::: Information shown
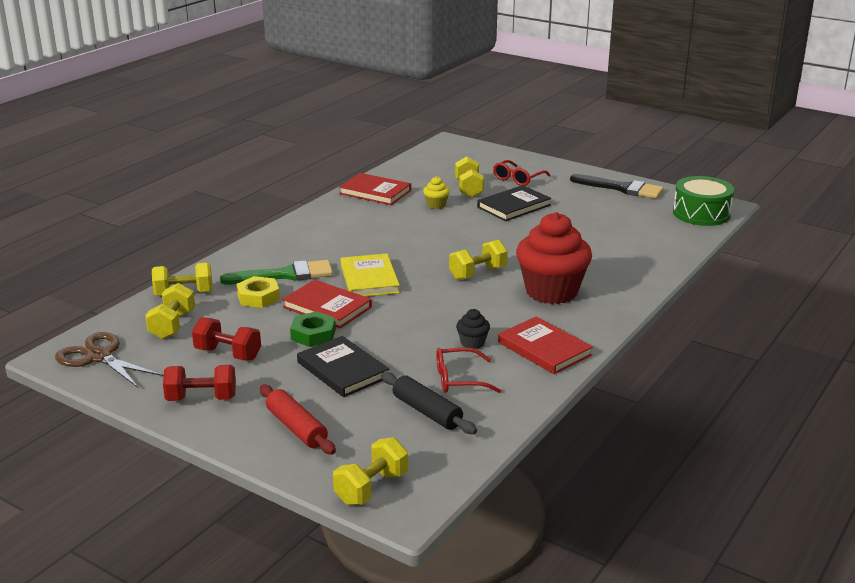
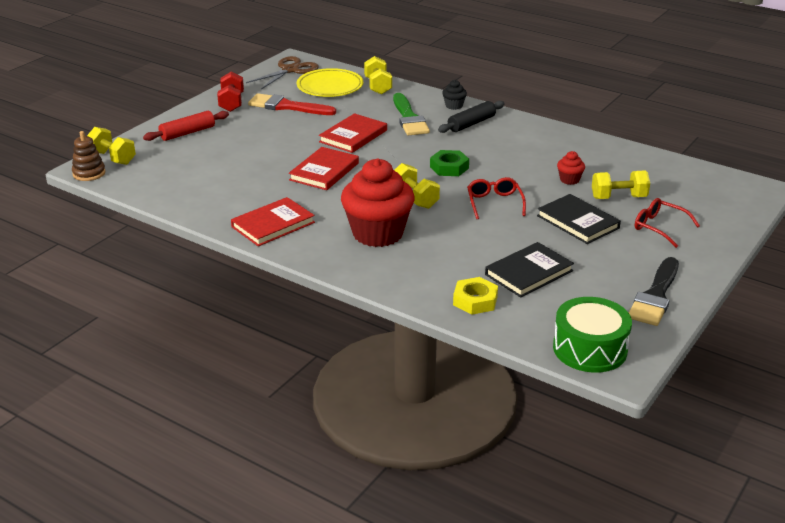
camera: 90 degrees right, 5 degrees up
yellow dumbbell [145,283,195,339] -> yellow plate [297,68,363,97]
red dumbbell [192,317,261,360] -> red brush [248,93,336,115]
yellow nut [237,276,280,308] -> yellow nut moved to [453,277,498,315]
green nut [290,311,336,347] -> green nut moved to [430,150,469,176]
black book [297,336,389,397] -> black book moved to [485,242,574,298]
red book [339,173,411,205] -> red book moved to [289,147,359,190]
yellow book [340,253,400,297] -> none
black rolling pin [381,372,477,434] -> black rolling pin moved to [438,101,505,133]
yellow cupcake [423,176,450,209] -> red cupcake [557,151,585,185]
red glasses [436,347,501,393] -> red glasses moved to [467,177,526,219]
black cupcake [456,309,490,349] -> black cupcake moved to [442,80,467,110]
none -> brown stacking toy [72,131,106,181]

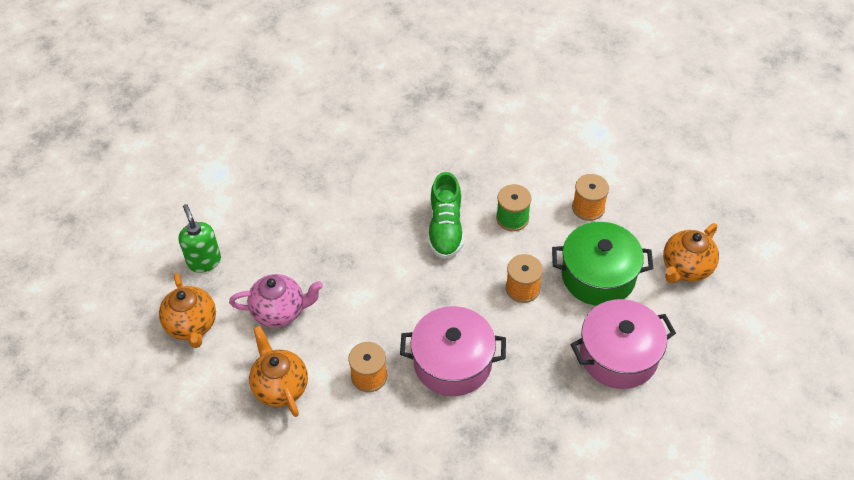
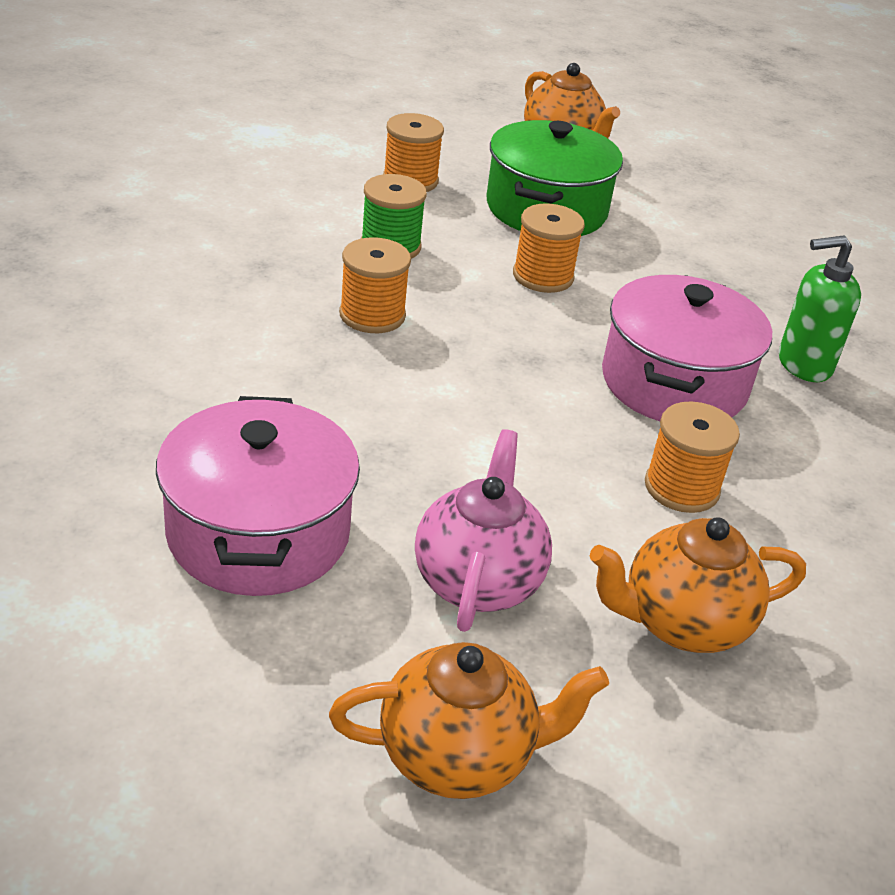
camera: 80 degrees left, 15 degrees down
green soap dispenser [178,204,221,273] -> green soap dispenser moved to [779,235,861,382]
green shoe [428,172,464,259] -> orange spool [339,237,411,333]
pink pot [570,299,676,389] -> pink pot moved to [156,396,360,596]

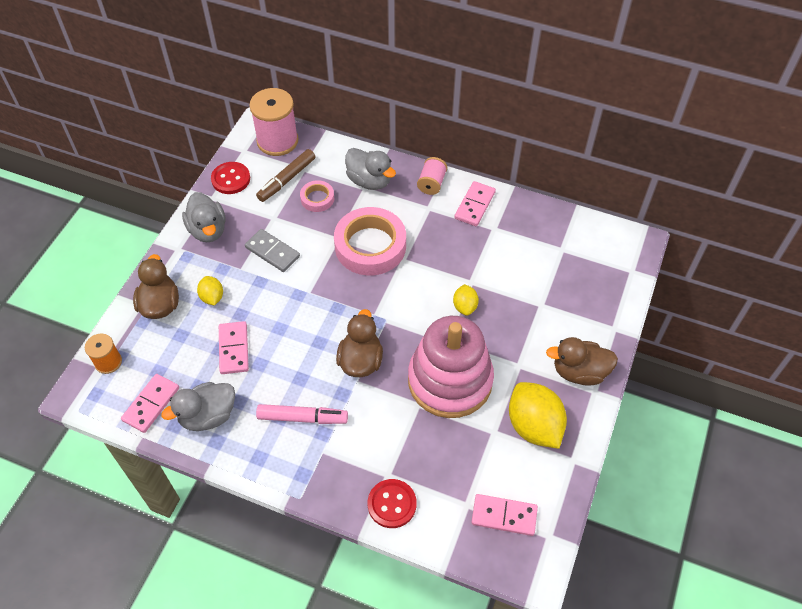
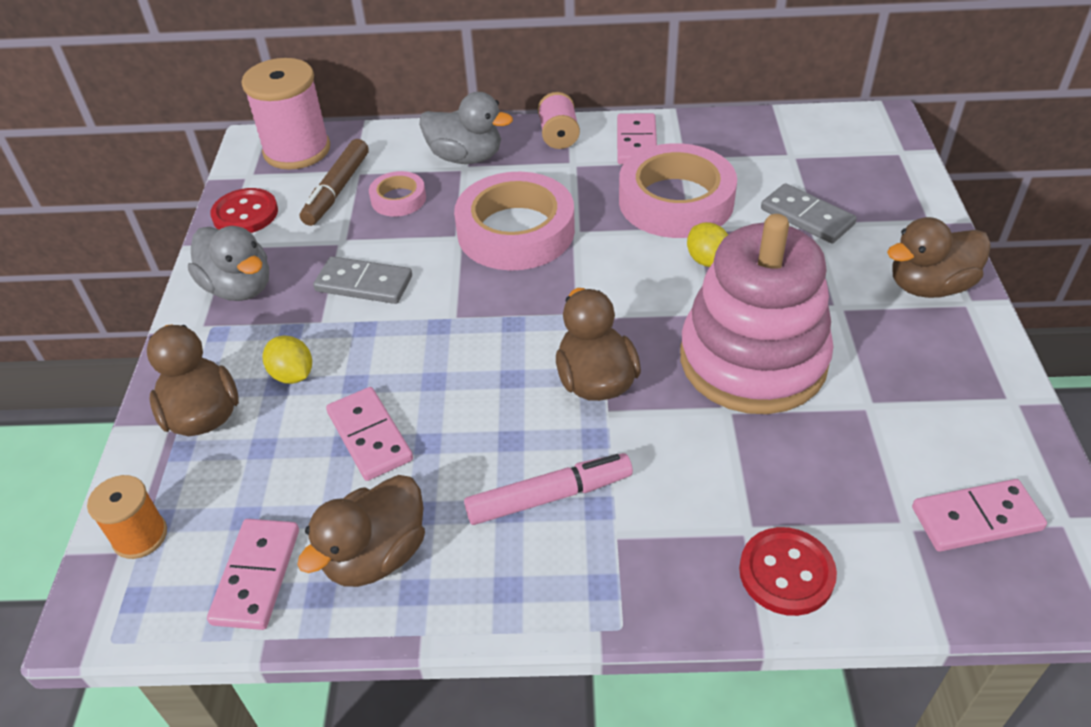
camera: 20 degrees left, 10 degrees down
grey duck [161,382,235,431] -> brown duck [297,475,425,587]
yellow lemon [509,382,567,449] -> none
none -> pink tape [619,143,737,238]
none -> grey domino [761,183,857,243]

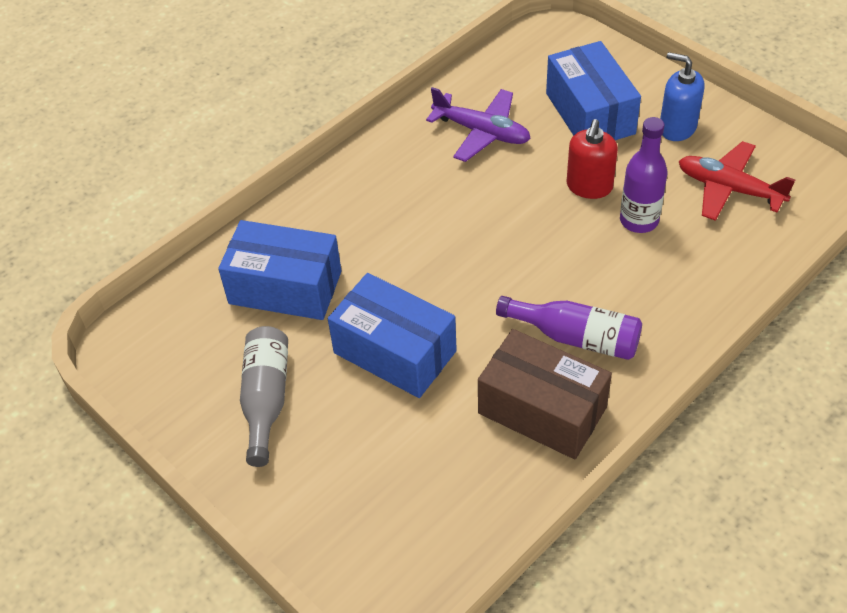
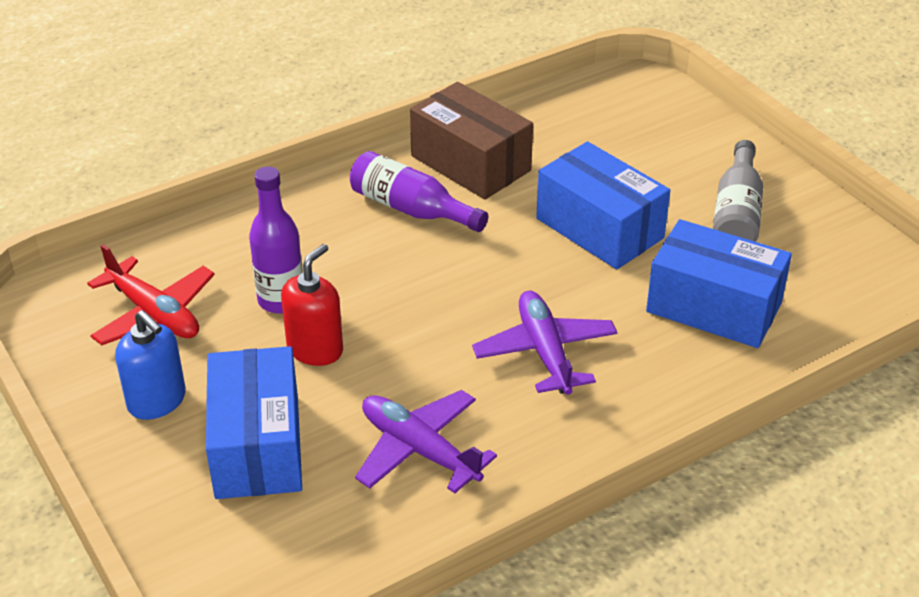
camera: 170 degrees left, 10 degrees down
none -> purple plane [472,291,617,395]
::::::
**Exercise requirements**.
Lines that contain "book" should be pulled from the entries above and reported.

**Task solution**.
black book [297,336,389,397] -> black book moved to [485,242,574,298]
red book [339,173,411,205] -> red book moved to [289,147,359,190]
yellow book [340,253,400,297] -> none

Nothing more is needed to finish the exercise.